Which lines below mention "VRAW"? Pick each one out.

/---

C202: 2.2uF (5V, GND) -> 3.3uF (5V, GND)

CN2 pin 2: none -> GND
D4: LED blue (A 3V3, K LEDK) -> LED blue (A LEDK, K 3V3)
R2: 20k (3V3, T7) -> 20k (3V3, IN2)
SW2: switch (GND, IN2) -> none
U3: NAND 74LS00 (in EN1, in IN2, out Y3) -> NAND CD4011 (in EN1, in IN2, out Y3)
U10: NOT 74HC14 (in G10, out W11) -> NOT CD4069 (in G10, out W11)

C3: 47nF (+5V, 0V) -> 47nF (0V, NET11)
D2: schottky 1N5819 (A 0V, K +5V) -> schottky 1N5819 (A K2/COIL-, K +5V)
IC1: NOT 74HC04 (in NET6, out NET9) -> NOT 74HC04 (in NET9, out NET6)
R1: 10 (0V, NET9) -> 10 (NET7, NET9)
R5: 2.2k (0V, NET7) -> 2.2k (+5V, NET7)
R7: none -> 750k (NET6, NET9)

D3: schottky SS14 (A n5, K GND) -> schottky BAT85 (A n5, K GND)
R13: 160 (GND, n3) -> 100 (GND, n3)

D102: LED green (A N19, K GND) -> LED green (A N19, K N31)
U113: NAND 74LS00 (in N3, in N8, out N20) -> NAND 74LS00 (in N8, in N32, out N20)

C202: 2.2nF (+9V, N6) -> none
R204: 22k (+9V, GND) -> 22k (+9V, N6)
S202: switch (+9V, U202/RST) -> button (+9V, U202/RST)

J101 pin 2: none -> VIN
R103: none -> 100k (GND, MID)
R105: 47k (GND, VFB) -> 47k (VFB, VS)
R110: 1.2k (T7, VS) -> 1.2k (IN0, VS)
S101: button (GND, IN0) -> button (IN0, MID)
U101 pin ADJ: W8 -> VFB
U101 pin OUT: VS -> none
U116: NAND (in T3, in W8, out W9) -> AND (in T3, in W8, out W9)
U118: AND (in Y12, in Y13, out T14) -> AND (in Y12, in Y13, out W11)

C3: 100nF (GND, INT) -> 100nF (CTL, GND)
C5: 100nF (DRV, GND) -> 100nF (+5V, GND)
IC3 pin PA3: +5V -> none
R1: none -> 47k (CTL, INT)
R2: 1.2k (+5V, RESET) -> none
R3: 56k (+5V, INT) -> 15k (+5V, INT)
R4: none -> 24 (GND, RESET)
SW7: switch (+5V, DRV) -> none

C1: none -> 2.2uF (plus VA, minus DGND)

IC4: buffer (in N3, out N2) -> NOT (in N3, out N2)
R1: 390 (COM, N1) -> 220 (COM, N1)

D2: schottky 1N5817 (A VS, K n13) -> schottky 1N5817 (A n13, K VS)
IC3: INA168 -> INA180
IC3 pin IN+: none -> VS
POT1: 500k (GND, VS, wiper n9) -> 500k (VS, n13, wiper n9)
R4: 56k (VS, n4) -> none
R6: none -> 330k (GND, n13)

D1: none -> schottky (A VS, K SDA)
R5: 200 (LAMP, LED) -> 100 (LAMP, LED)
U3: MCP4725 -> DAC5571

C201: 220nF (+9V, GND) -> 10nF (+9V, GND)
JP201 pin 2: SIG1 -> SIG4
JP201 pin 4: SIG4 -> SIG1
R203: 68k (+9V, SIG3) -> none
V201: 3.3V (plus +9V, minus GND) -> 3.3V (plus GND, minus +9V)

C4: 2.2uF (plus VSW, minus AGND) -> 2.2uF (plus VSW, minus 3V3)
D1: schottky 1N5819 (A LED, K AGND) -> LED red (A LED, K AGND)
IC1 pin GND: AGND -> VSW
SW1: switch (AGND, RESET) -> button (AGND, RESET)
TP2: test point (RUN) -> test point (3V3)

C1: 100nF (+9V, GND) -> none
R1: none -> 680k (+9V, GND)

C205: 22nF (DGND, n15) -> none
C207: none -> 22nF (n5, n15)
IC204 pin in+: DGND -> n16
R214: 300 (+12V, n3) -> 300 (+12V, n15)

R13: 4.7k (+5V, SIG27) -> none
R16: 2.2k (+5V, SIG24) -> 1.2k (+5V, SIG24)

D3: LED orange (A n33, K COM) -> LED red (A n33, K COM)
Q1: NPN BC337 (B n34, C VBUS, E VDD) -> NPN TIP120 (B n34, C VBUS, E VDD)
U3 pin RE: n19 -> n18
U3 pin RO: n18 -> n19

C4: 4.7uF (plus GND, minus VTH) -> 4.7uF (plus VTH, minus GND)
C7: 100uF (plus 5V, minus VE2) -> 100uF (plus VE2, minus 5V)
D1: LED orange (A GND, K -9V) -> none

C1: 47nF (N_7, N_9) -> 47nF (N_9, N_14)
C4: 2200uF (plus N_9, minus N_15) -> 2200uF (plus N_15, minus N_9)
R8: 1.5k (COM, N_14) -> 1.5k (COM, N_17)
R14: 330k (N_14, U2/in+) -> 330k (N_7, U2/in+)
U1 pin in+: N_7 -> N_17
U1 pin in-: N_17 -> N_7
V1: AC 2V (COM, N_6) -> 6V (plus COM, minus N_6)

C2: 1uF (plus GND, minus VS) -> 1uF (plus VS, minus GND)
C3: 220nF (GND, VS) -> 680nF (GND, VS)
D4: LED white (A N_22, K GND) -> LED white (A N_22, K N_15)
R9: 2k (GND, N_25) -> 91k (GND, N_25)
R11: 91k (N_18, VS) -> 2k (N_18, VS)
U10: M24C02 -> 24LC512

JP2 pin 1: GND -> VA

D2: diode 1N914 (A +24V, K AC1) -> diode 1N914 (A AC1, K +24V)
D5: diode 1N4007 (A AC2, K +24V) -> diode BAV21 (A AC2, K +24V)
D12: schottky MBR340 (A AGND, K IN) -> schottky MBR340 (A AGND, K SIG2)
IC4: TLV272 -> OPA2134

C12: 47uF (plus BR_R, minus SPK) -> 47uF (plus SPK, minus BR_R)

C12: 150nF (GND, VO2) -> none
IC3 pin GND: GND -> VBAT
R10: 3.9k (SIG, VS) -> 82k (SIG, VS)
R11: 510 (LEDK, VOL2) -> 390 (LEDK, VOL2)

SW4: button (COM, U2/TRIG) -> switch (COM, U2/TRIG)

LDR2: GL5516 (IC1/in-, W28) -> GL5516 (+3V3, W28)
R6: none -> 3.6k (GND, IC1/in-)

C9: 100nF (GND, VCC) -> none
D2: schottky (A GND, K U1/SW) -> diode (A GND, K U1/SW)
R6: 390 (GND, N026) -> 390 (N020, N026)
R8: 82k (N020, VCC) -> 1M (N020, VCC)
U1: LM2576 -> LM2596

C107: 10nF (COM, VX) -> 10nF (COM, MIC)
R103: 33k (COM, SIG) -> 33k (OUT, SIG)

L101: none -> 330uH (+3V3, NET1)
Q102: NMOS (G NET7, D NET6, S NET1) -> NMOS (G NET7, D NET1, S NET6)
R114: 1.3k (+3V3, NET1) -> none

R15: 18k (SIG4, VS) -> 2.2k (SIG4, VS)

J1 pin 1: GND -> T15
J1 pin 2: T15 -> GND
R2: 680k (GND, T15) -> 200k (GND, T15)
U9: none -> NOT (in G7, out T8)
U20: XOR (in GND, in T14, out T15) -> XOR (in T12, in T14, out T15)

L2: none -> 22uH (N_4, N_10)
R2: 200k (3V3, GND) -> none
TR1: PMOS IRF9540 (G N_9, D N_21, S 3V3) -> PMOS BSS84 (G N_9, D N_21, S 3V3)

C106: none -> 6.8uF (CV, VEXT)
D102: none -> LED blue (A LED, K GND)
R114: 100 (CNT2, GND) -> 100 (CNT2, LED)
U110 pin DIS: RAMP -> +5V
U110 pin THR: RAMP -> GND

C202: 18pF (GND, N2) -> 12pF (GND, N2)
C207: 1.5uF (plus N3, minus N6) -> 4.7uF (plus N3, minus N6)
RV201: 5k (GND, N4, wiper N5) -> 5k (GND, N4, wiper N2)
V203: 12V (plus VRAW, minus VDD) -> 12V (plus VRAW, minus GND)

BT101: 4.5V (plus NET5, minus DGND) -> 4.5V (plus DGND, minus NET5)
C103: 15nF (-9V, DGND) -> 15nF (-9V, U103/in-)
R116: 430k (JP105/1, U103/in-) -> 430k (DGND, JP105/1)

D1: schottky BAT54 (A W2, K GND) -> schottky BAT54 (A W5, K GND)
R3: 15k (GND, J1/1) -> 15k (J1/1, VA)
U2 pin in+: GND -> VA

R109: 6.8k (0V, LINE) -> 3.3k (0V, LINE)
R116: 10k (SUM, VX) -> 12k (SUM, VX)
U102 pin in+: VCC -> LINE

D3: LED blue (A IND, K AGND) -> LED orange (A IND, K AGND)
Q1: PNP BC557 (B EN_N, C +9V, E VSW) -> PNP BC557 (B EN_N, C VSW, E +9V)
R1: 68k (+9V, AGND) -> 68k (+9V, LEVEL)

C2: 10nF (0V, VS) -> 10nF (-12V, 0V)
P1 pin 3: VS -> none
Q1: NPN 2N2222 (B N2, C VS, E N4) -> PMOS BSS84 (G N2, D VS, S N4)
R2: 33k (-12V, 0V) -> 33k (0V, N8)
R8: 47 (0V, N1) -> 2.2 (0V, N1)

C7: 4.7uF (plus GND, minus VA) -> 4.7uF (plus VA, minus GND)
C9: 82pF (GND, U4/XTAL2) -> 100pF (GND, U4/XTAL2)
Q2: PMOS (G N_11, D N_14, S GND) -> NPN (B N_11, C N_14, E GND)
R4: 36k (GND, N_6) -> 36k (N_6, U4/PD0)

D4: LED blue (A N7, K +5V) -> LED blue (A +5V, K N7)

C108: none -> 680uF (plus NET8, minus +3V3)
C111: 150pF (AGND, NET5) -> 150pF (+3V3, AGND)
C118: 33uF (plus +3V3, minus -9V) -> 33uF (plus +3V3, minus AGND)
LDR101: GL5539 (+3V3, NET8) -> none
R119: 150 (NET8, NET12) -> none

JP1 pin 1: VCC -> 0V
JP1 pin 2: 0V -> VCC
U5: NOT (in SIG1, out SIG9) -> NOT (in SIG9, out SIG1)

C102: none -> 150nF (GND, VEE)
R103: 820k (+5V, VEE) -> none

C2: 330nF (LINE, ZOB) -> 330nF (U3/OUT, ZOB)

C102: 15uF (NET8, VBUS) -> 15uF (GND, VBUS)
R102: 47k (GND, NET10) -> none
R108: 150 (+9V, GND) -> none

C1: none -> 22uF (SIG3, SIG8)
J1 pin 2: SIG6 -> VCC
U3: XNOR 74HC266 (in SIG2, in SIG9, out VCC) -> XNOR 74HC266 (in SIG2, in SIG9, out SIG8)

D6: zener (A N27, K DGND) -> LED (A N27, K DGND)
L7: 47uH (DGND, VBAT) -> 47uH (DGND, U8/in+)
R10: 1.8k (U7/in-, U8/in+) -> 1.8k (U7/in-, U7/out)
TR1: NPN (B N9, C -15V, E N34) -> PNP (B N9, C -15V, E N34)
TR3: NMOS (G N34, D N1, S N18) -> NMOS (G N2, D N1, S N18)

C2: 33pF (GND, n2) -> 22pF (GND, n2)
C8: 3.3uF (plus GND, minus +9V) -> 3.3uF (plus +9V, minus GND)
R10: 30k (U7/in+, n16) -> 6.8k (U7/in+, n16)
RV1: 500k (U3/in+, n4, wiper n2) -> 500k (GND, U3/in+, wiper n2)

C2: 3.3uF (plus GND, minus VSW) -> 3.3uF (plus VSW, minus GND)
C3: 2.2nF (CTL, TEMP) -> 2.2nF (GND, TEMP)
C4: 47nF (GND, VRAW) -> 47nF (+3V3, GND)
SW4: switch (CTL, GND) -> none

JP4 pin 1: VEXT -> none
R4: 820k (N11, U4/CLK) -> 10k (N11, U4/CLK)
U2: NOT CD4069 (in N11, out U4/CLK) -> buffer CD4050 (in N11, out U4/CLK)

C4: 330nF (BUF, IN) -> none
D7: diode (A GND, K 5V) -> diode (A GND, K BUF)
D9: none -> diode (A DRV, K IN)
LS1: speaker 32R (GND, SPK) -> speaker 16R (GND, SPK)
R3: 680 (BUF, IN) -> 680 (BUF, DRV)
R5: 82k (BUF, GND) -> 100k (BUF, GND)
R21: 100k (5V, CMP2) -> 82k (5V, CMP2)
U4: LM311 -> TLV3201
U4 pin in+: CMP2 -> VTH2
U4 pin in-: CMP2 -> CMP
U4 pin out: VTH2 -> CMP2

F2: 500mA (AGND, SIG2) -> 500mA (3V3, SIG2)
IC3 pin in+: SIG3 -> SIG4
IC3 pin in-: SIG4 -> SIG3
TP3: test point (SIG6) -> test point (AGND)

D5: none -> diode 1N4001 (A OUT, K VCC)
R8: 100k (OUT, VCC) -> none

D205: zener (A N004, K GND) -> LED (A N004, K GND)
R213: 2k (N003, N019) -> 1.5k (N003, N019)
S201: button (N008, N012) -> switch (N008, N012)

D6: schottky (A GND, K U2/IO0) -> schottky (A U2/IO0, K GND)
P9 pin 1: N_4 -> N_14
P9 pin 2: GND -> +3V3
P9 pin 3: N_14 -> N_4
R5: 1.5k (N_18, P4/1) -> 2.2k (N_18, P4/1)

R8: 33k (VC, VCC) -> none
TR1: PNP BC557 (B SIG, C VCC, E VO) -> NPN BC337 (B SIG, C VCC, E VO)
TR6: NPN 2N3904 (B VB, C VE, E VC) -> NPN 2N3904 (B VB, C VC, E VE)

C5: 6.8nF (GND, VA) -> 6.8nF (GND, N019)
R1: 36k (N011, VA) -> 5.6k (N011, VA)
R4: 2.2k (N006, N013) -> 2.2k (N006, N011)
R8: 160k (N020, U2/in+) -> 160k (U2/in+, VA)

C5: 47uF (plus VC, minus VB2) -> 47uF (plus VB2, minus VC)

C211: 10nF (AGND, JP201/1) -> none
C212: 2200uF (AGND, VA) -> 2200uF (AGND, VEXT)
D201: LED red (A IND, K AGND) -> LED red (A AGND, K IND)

\---

§ Completed exercise:
V203: 12V (plus VRAW, minus VDD) -> 12V (plus VRAW, minus GND)
C4: 47nF (GND, VRAW) -> 47nF (+3V3, GND)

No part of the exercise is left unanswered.